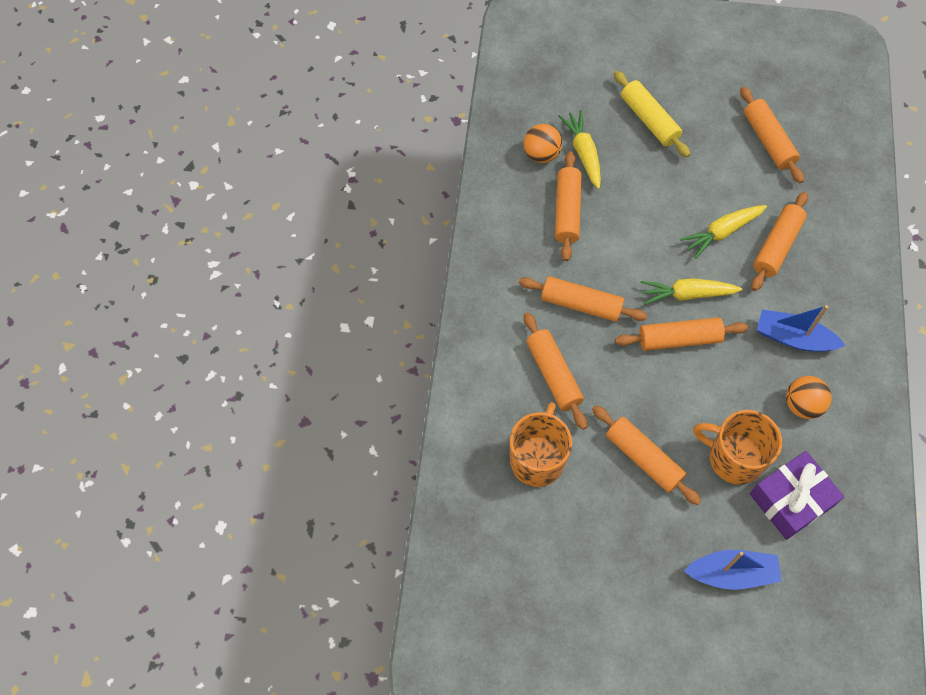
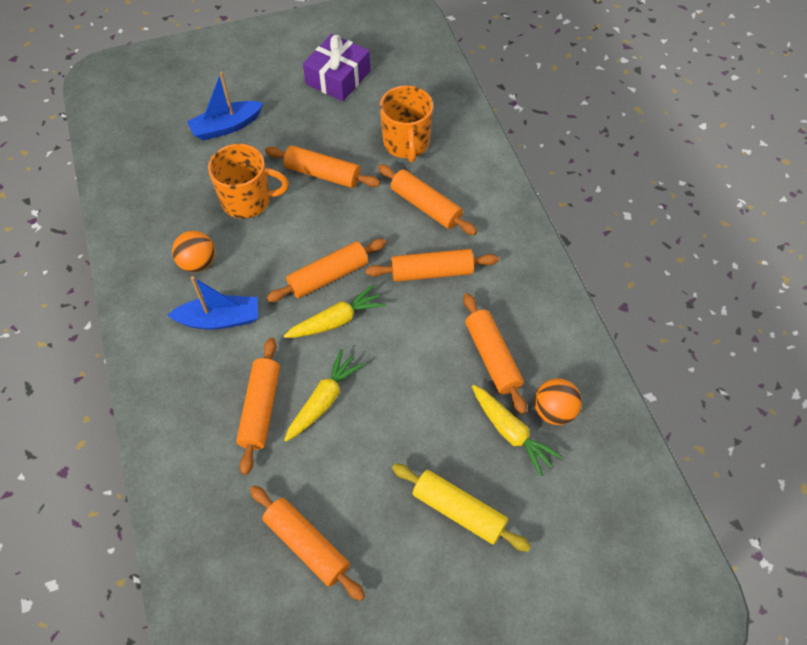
camera: 155 degrees right, 5 degrees down
(791, 500) = (191, 188): purple gift -> purple gift (338, 77)

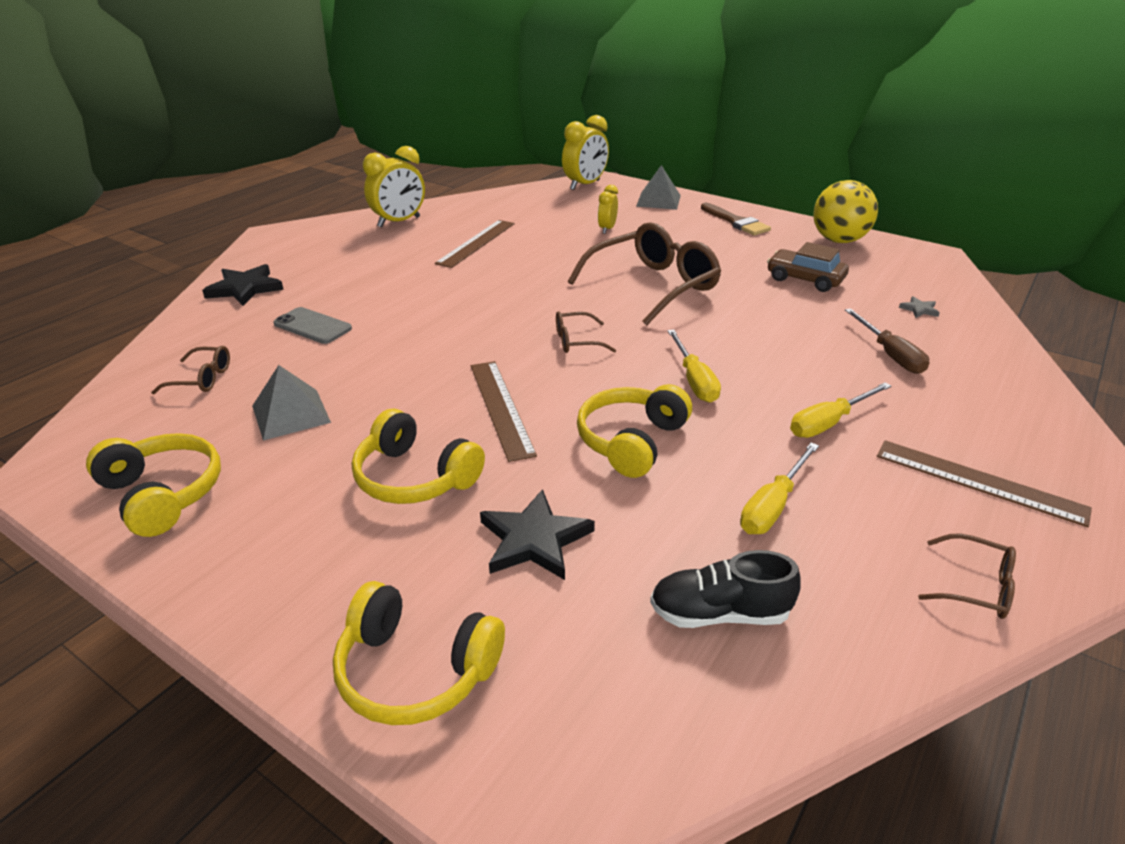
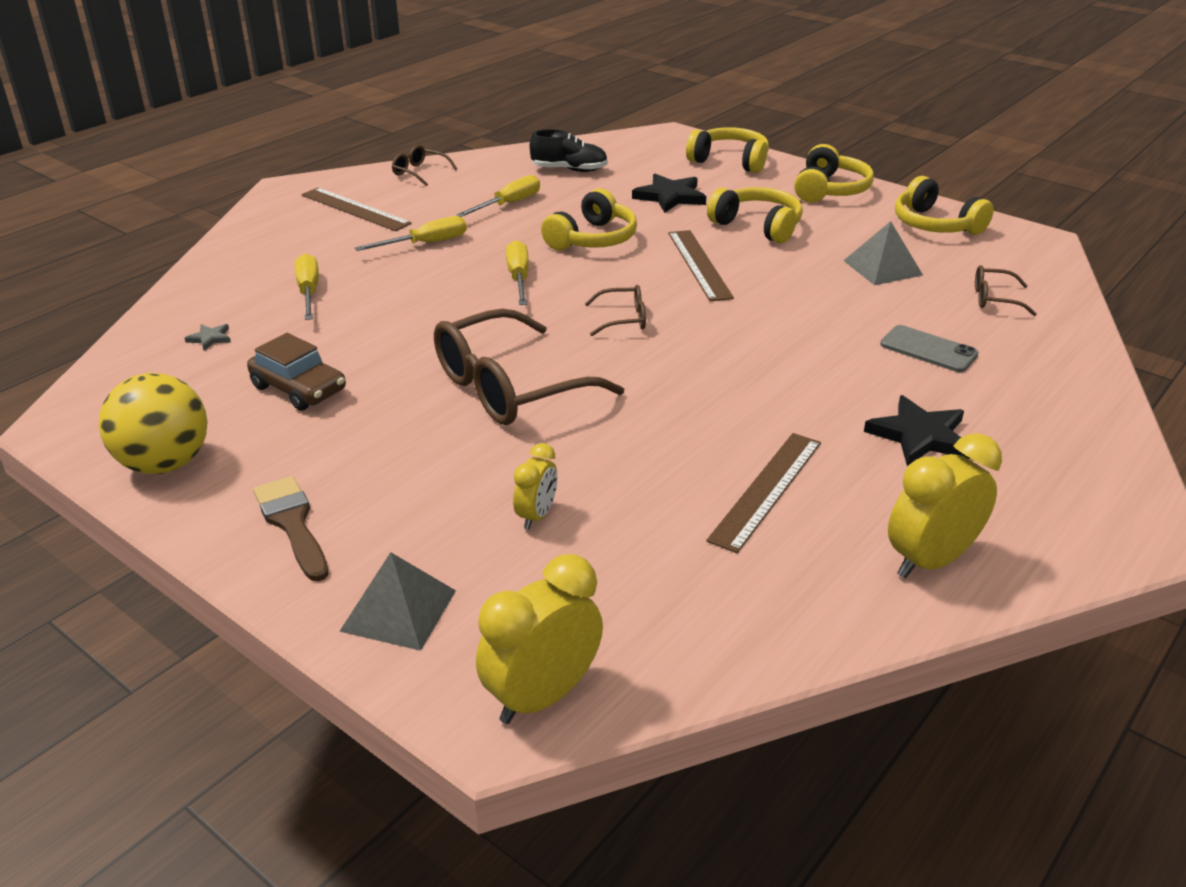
camera: 175 degrees left, 0 degrees up
(245, 288) = (1067, 410): black star -> black star (920, 436)
(266, 576) = (830, 190): none -> yellow headphones
(889, 354) = (309, 292): brown screwdriver -> yellow screwdriver

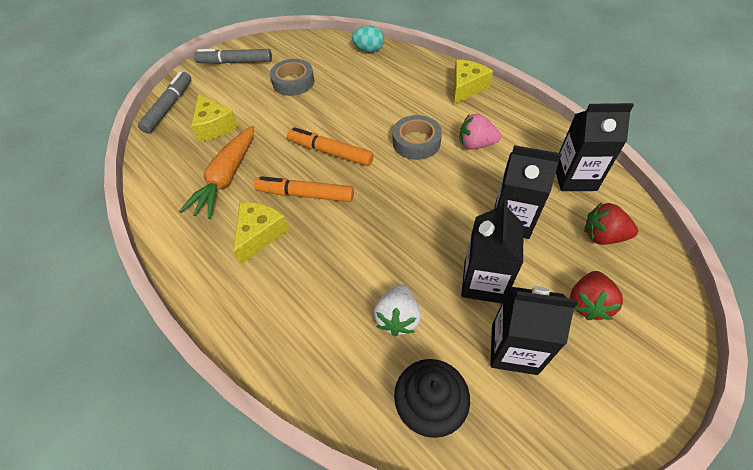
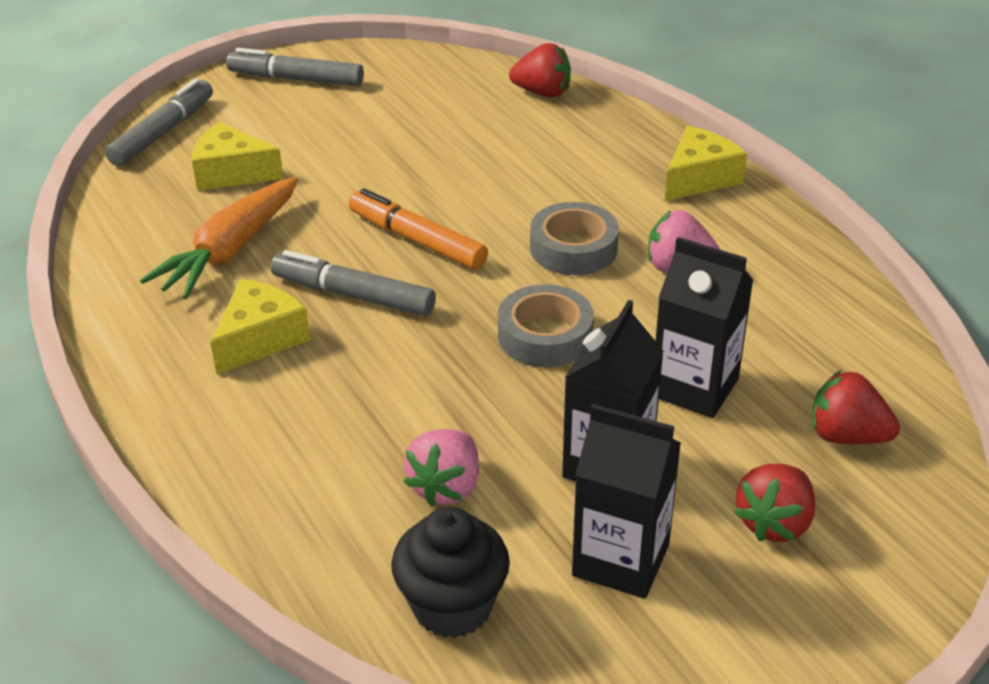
camera: 10 degrees right, 15 degrees down
(214, 126) = (231, 172): yellow cheese -> yellow cheese turned 120 degrees clockwise
(293, 82) = (389, 125): grey tape -> grey tape (545, 336)
(305, 194) = (353, 295): orange marker -> grey marker
(369, 50) = (542, 92): turquoise egg -> red strawberry
(398, 318) = (446, 487): white strawberry -> pink strawberry
(574, 178) = (836, 344): black carton -> none

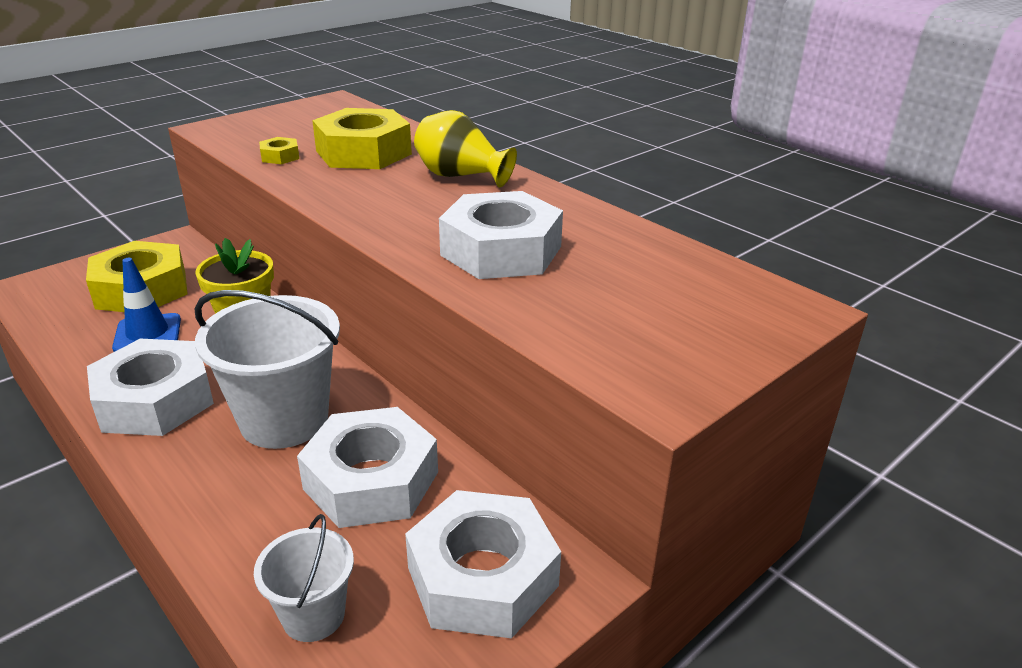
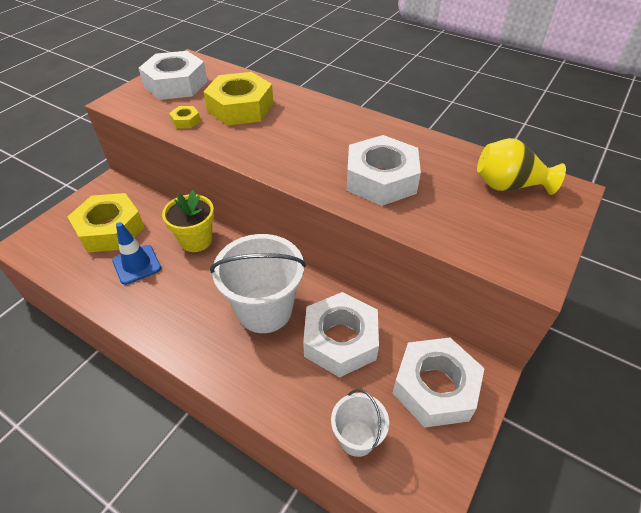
camera: 15 degrees left, 15 degrees up
(155, 400) = (174, 315): white nut -> white nut (176, 84)
(461, 176) = (317, 119): yellow vase -> yellow vase (509, 186)

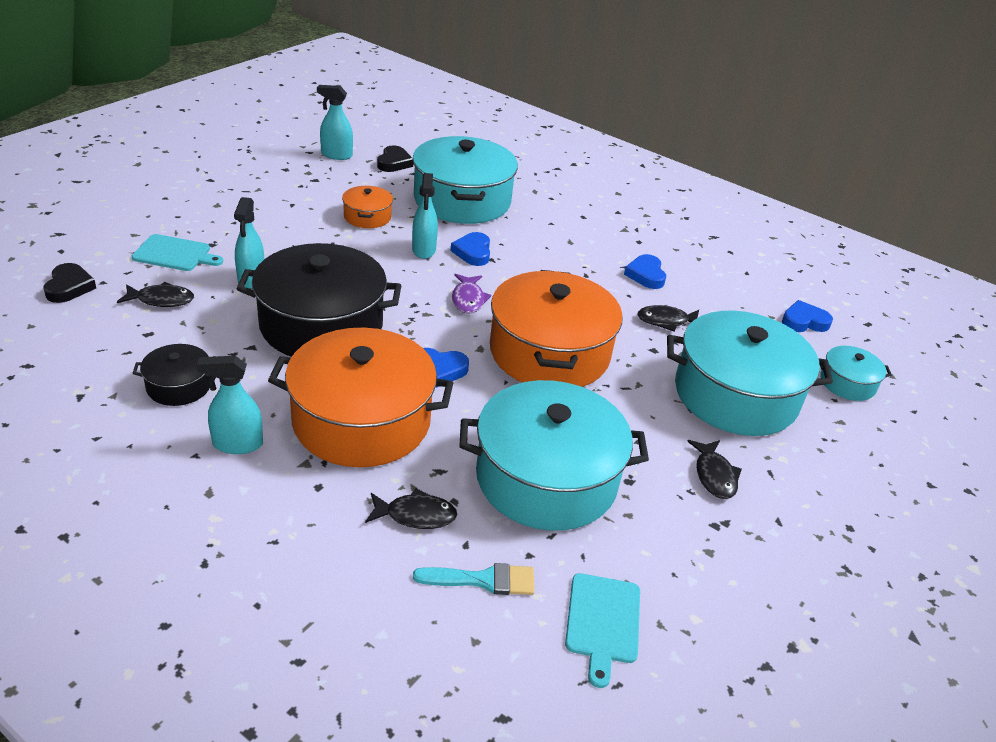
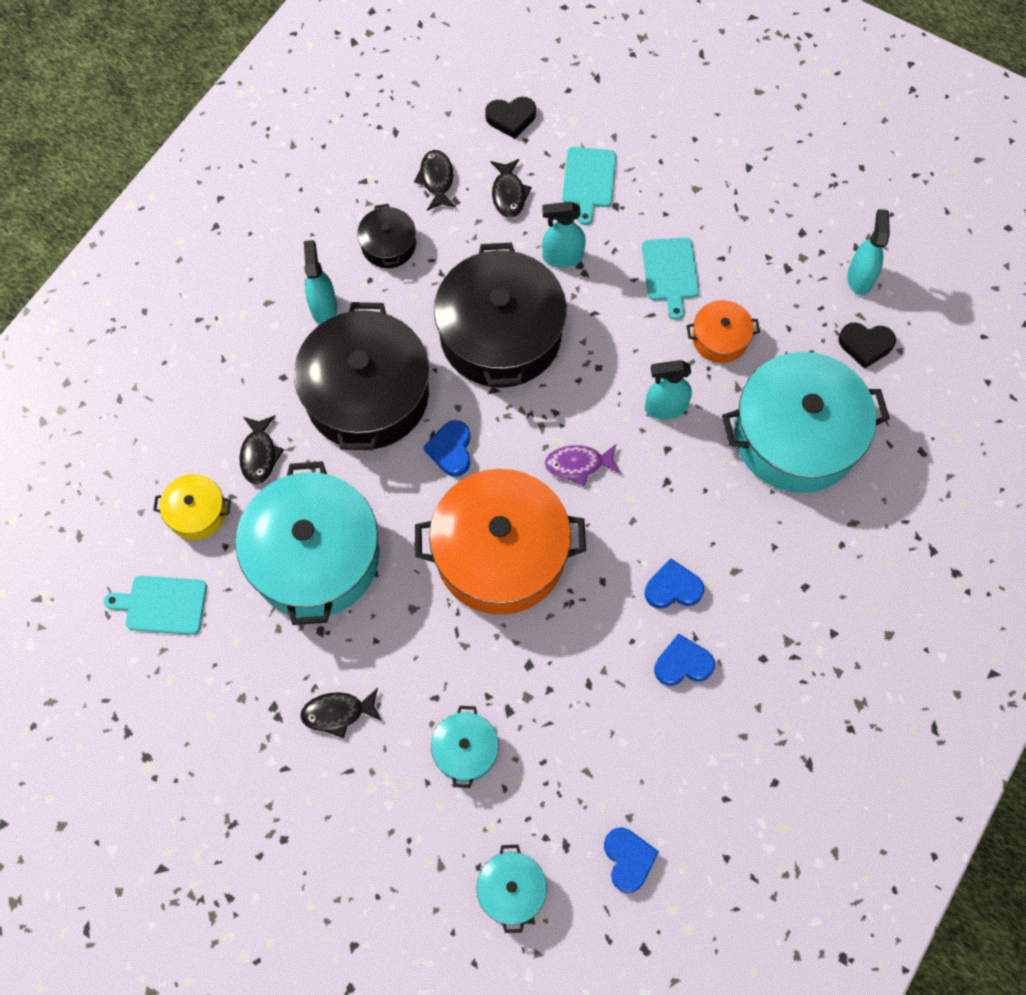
camera: 90 degrees right, 30 degrees up
(295, 229) = (670, 272): none -> turquoise cutting board
(361, 420) = (367, 395): orange pot -> black pot
(473, 252) = (676, 460): blue heart -> blue heart (673, 588)
(483, 580) = (197, 512): turquoise brush -> yellow pot
(666, 321) = (588, 683): black fish -> black fish (437, 180)
(735, 395) = (465, 750): turquoise pot -> turquoise pot, size x0.46

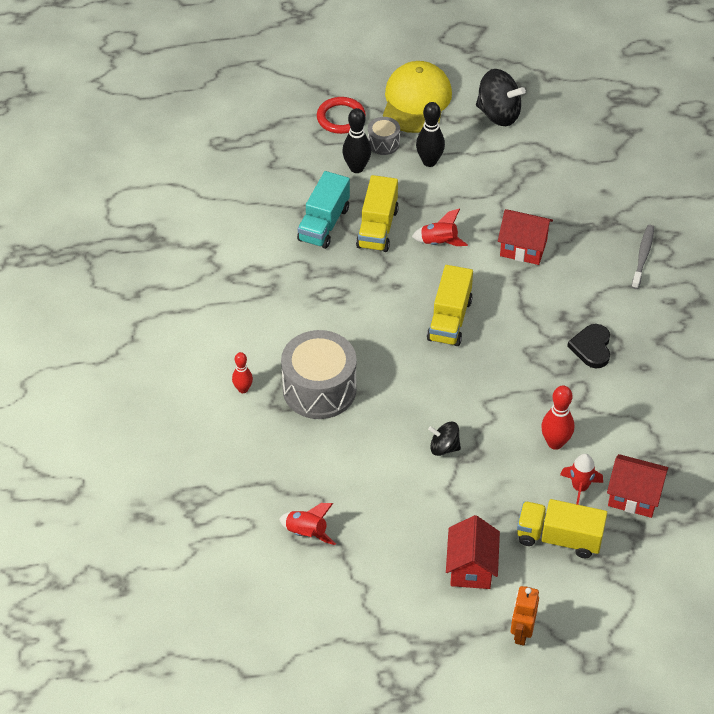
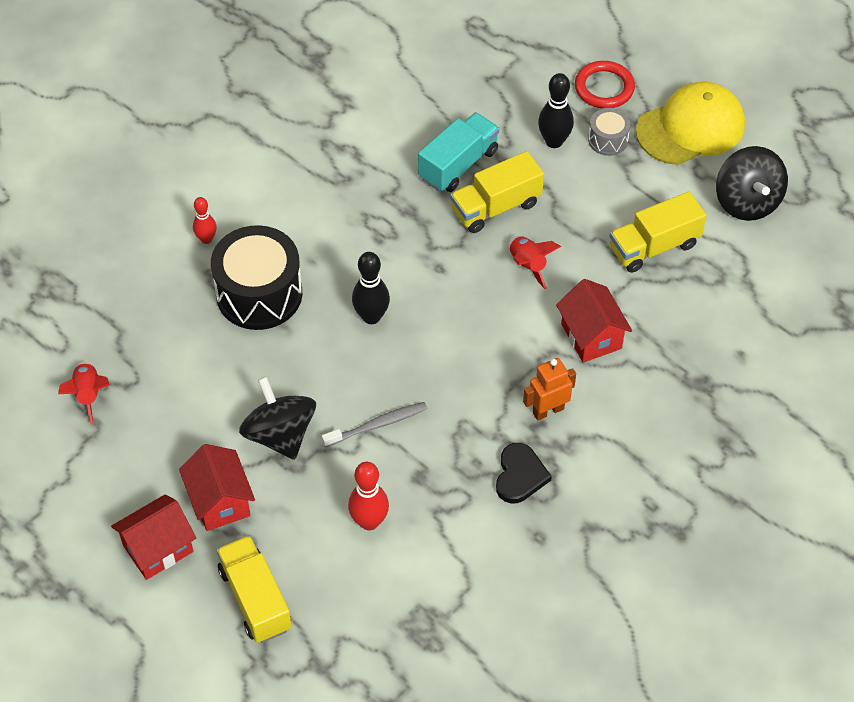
camera: 50 degrees right, 5 degrees up
(319, 389) = (259, 294): grey drum -> black drum
(324, 224) = (458, 164): turquoise truck -> turquoise truck turned 150 degrees clockwise
(429, 161) = (623, 190): black bowling pin -> black bowling pin (371, 316)
(444, 447) = (280, 434): black spinning top -> black spinning top, size x1.74
(449, 320) = (439, 337): yellow truck -> yellow truck (654, 246)
(521, 632) = (117, 639): orange robot -> orange robot (548, 410)
(580, 488) = (332, 578): red rocket -> none
(591, 347) = (520, 475): black heart -> black heart turned 135 degrees clockwise
(634, 496) = (363, 632): red house -> red house (220, 501)
(643, 256) = (687, 443): grey toothbrush -> grey toothbrush (377, 425)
=======
**Problem statement**.
Above are records; repeat only the lines starting at the line with "(449, 320) = (439, 337): yellow" and ending at the line with "(591, 347) = (520, 475): black", exactly as they appear, both included.

**Reply to the task**.
(449, 320) = (439, 337): yellow truck -> yellow truck (654, 246)
(521, 632) = (117, 639): orange robot -> orange robot (548, 410)
(580, 488) = (332, 578): red rocket -> none
(591, 347) = (520, 475): black heart -> black heart turned 135 degrees clockwise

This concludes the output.